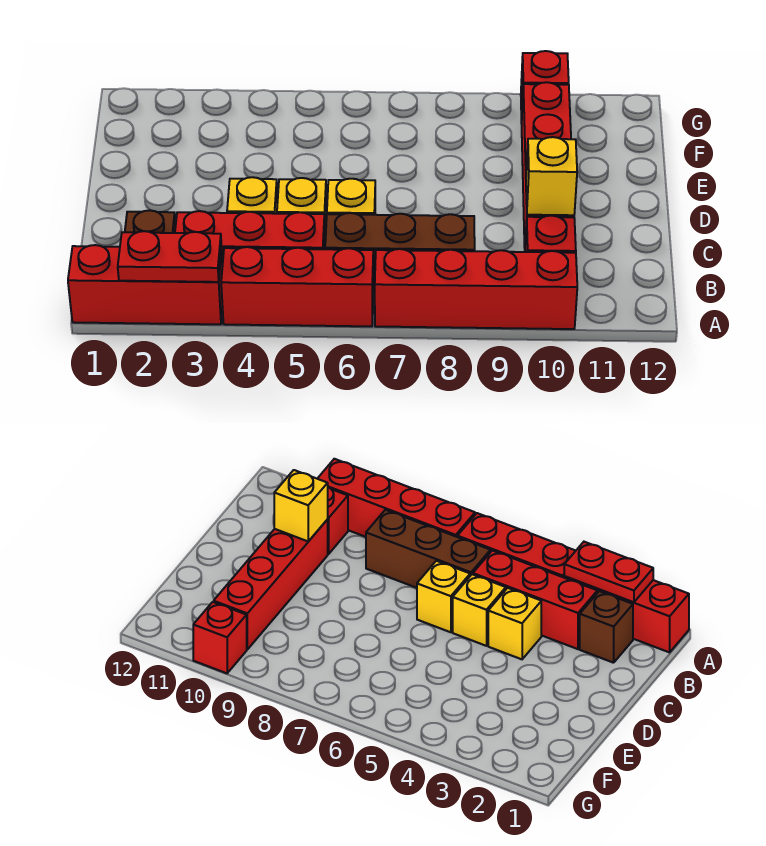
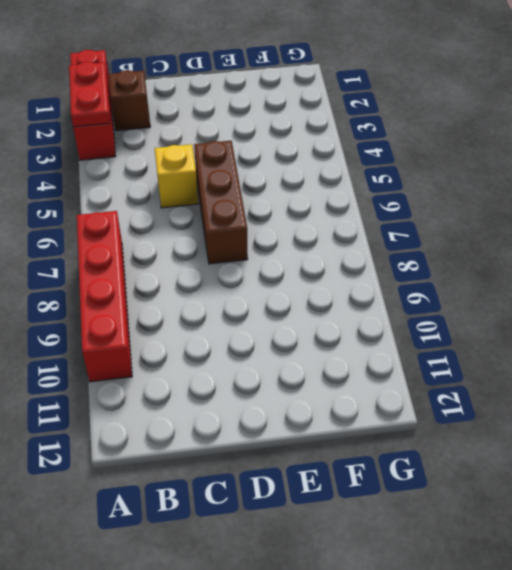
brown brick D5:D7 level 1 -> brown brick B6:B8 level 1
none -> red brick A4:A6 level 1
none -> red brick B3:B5 level 1
none -> red brick B10 level 1

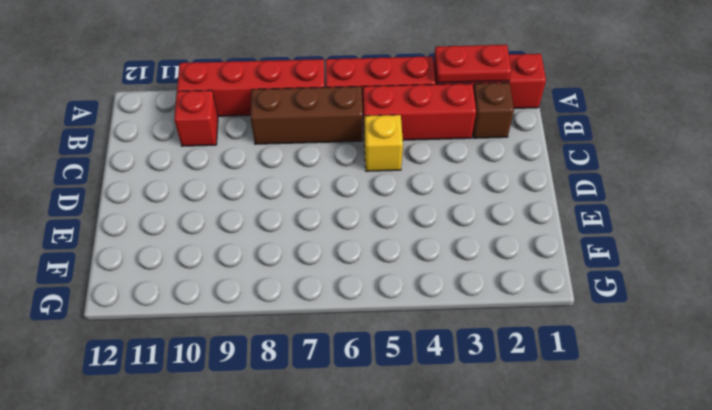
none -> yellow brick C4 level 1
none -> yellow brick C6 level 1
none -> red brick C10:F10 level 1

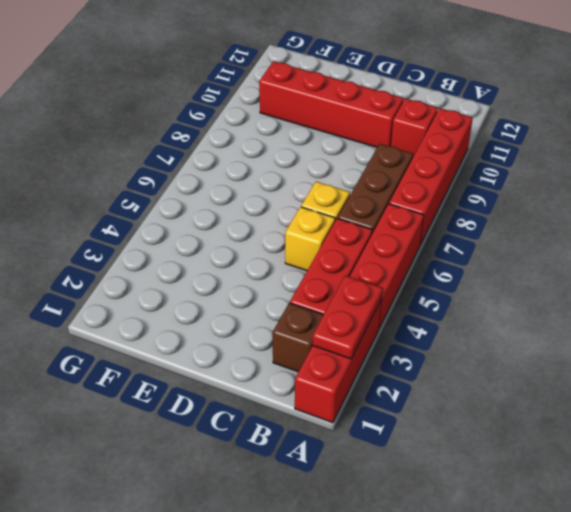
none -> yellow brick C4 level 1
none -> red brick G10 level 1
none -> yellow brick C10 level 2

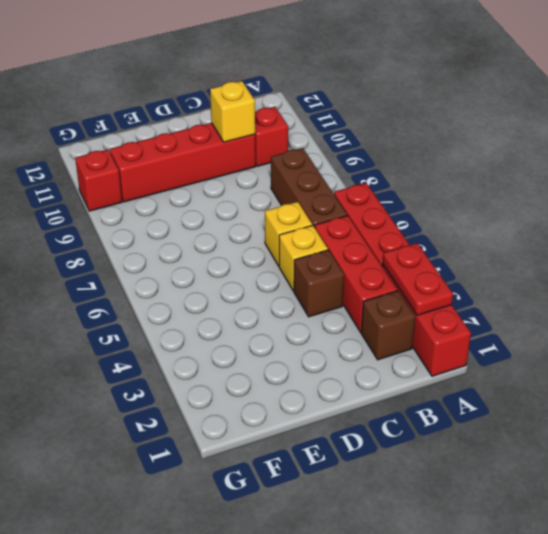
brown brick C4 level 1 -> yellow brick C4 level 1
none -> red brick A7:A10 level 1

▶ [Task]
Do not include the pictures. Quote only the lines from the line with "none -> red brick B10 level 1" through the end of the material, both ends included, exactly.

▶ [Answer box]
none -> red brick B10 level 1

none -> yellow brick C4 level 1
none -> yellow brick C6 level 1
none -> red brick C10:F10 level 1

none -> yellow brick C4 level 1
none -> red brick G10 level 1
none -> yellow brick C10 level 2

brown brick C4 level 1 -> yellow brick C4 level 1
none -> red brick A7:A10 level 1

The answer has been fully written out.